Excerpts from a dataset:
━━━

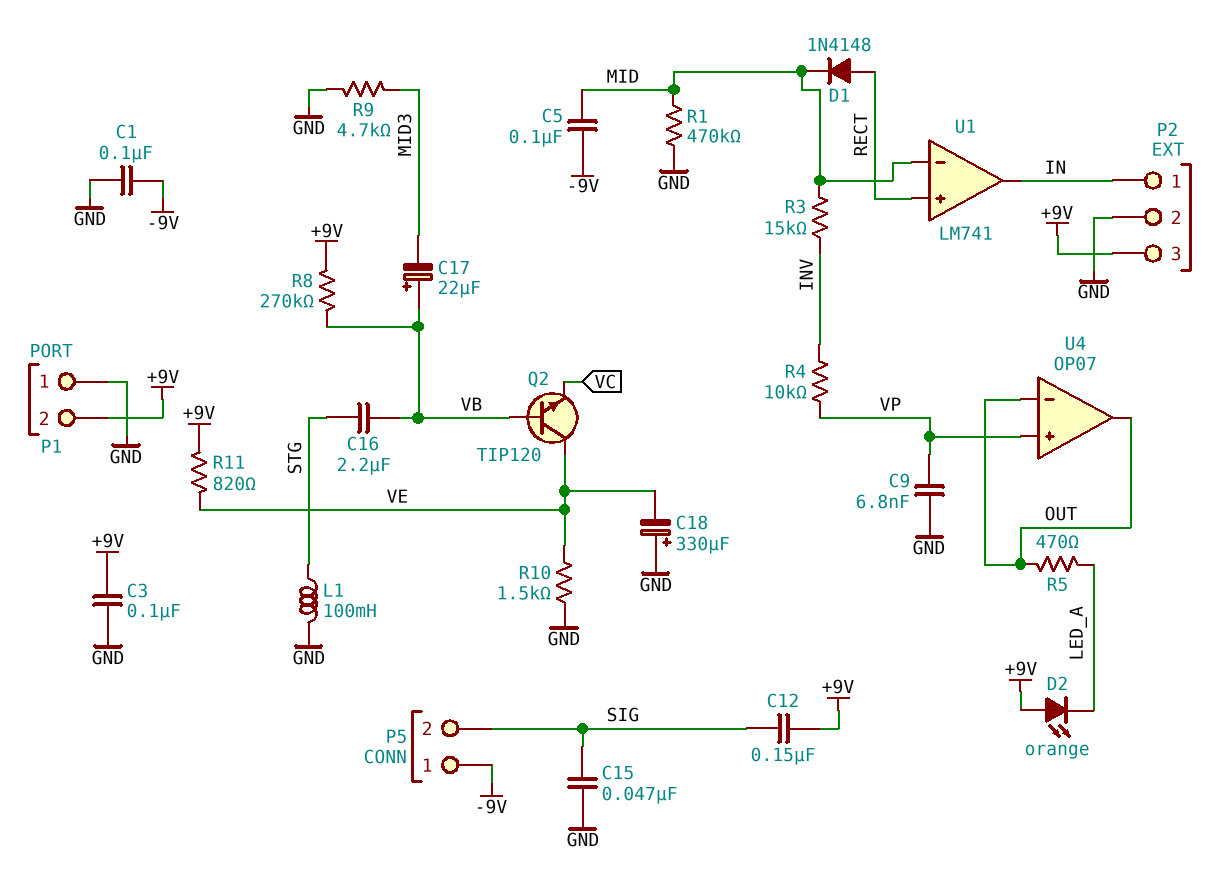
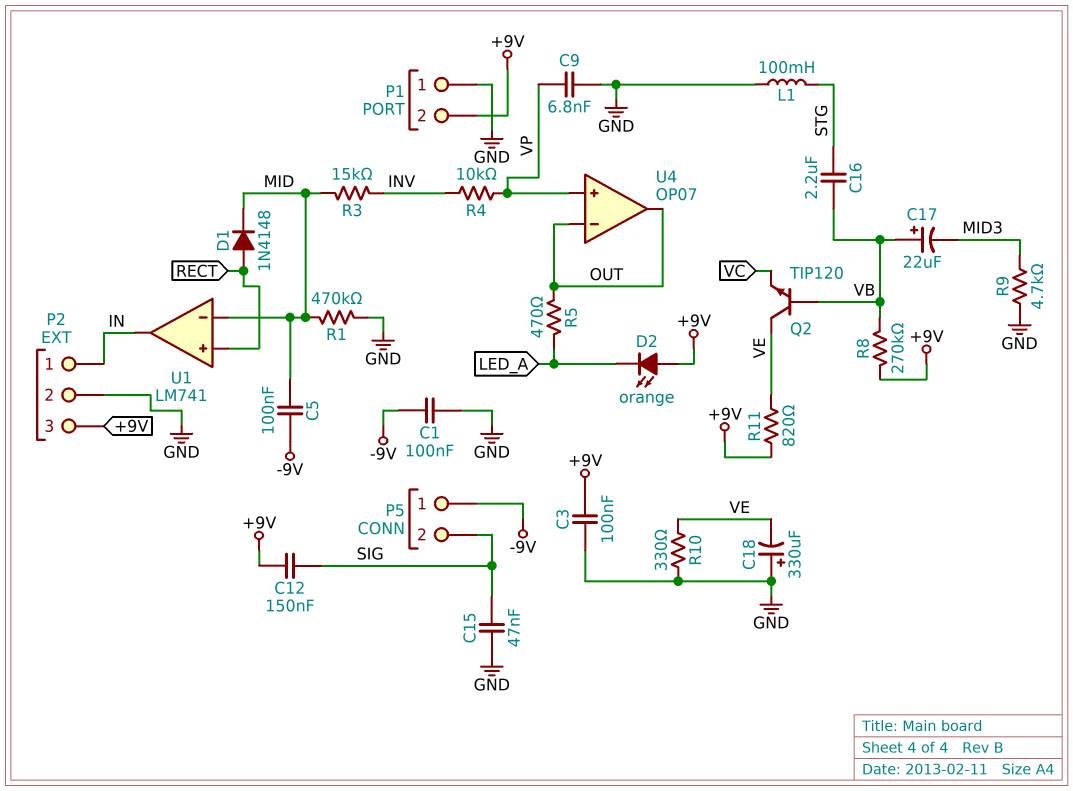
R10: 1.5k (GND, VE) -> 330 (GND, VE)

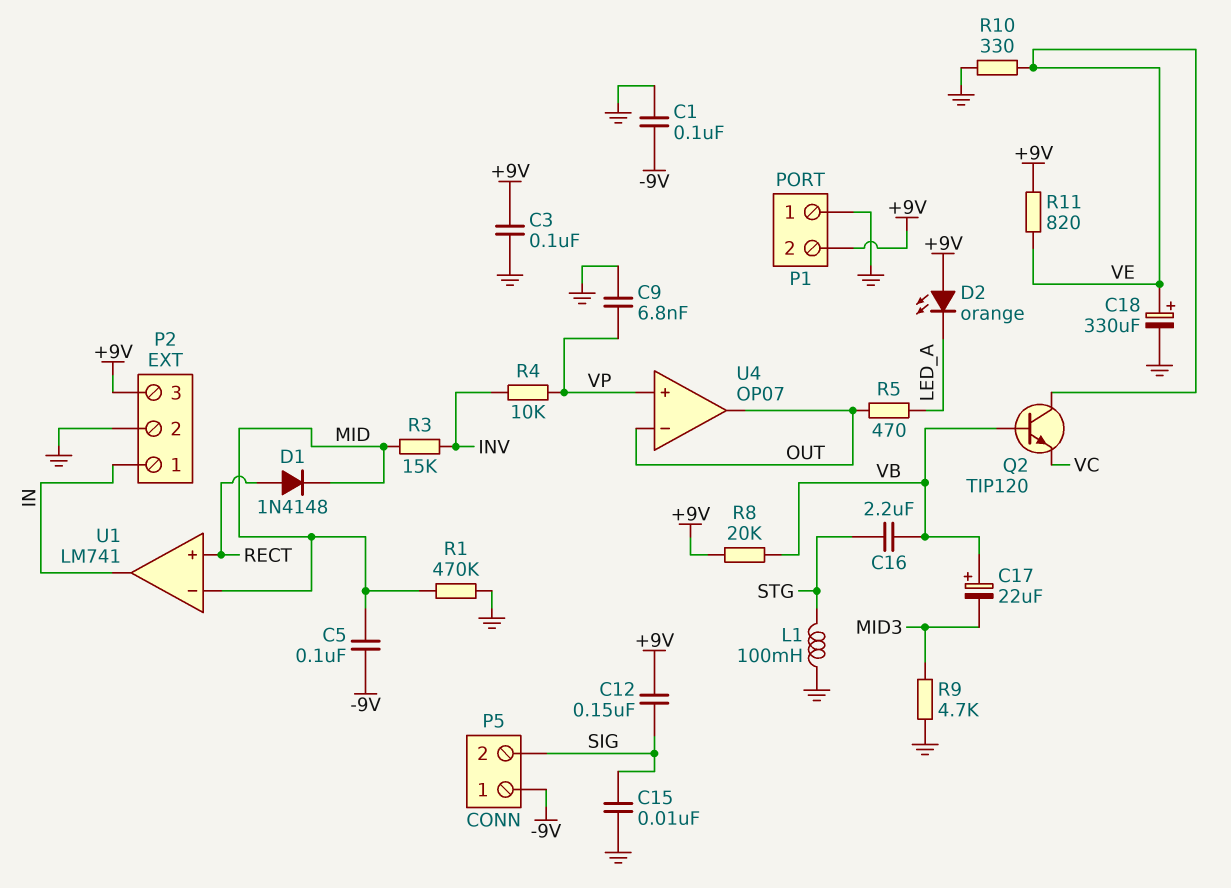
C15: 47nF (GND, SIG) -> 10nF (GND, SIG)
C18: 330uF (plus GND, minus VE) -> 330uF (plus VE, minus GND)
R8: 270k (+9V, VB) -> 20k (+9V, VB)

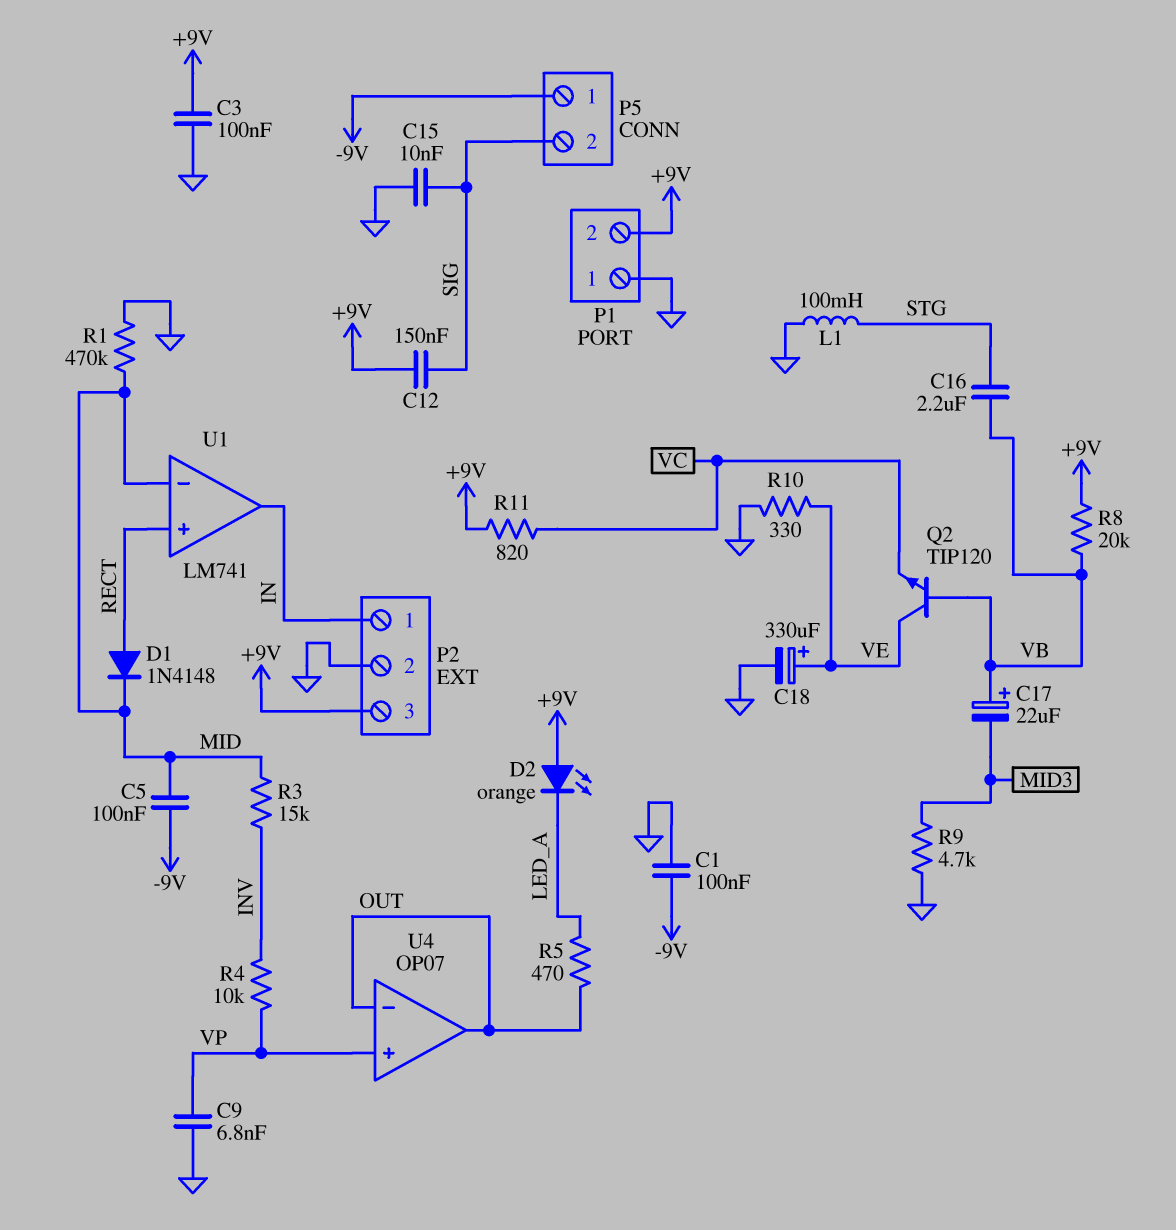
R11: 820 (+9V, VE) -> 820 (+9V, VC)

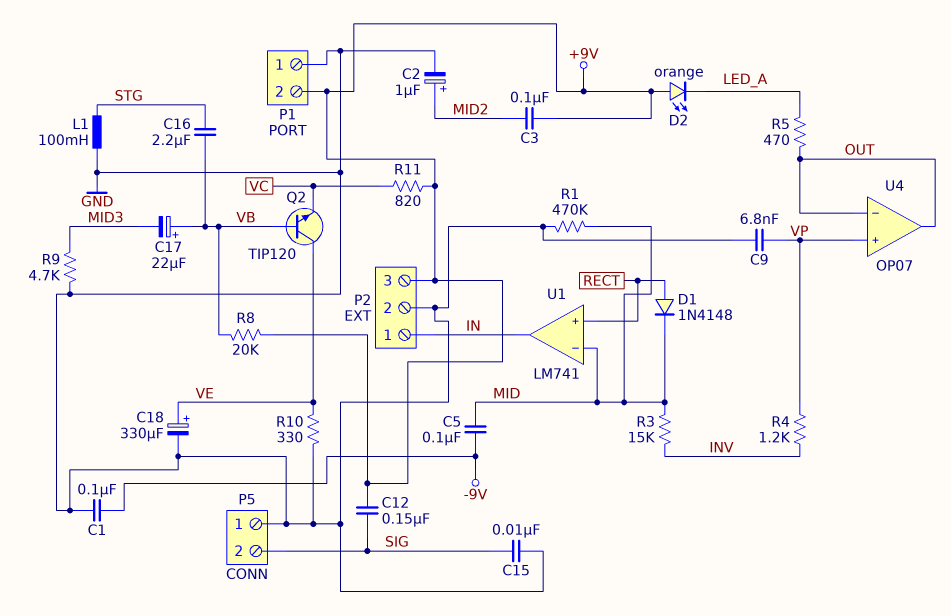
C2: none -> 1uF (plus MID2, minus GND)
C3: 100nF (+9V, GND) -> 100nF (+9V, MID2)
P5 pin 1: -9V -> GND
R4: 10k (INV, VP) -> 1.2k (INV, VP)

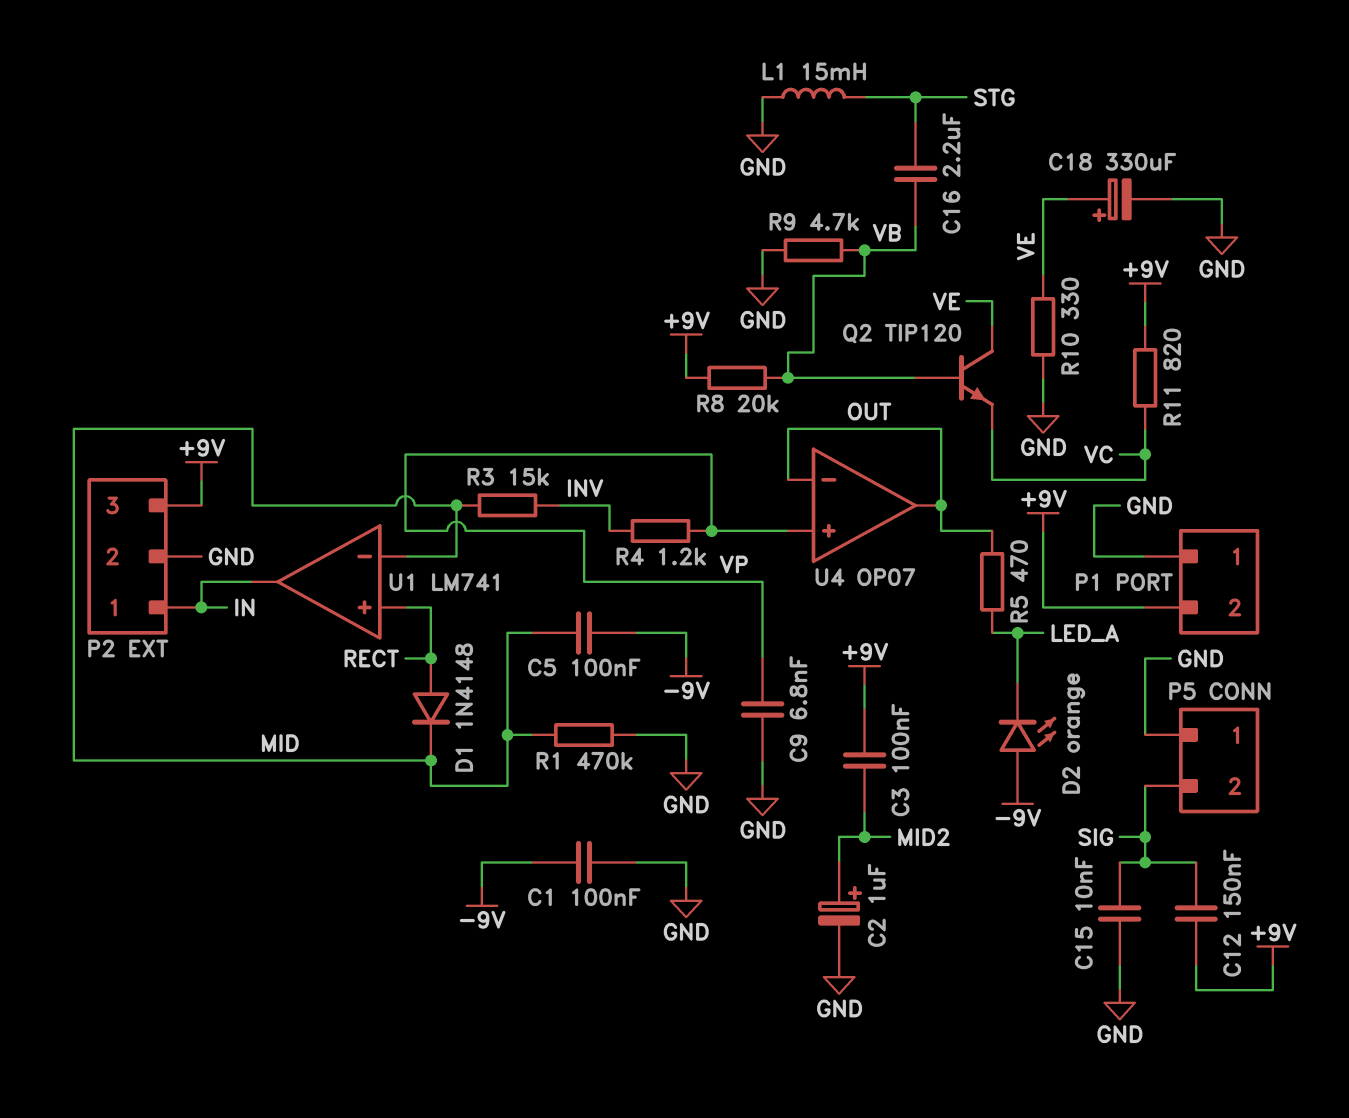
C17: 22uF (plus VB, minus MID3) -> none
D2: LED orange (A +9V, K LED_A) -> LED orange (A -9V, K LED_A)
L1: 100mH (GND, STG) -> 15mH (GND, STG)
R9: 4.7k (GND, MID3) -> 4.7k (GND, VB)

━━━

### What is being asked
Without the pictures, copy the entries from their first line through the line containing "R4: 10k (INV, VP) -> 1.2k (INV, VP)", and only those lines.

### Output for this exercise
R10: 1.5k (GND, VE) -> 330 (GND, VE)

C15: 47nF (GND, SIG) -> 10nF (GND, SIG)
C18: 330uF (plus GND, minus VE) -> 330uF (plus VE, minus GND)
R8: 270k (+9V, VB) -> 20k (+9V, VB)

R11: 820 (+9V, VE) -> 820 (+9V, VC)

C2: none -> 1uF (plus MID2, minus GND)
C3: 100nF (+9V, GND) -> 100nF (+9V, MID2)
P5 pin 1: -9V -> GND
R4: 10k (INV, VP) -> 1.2k (INV, VP)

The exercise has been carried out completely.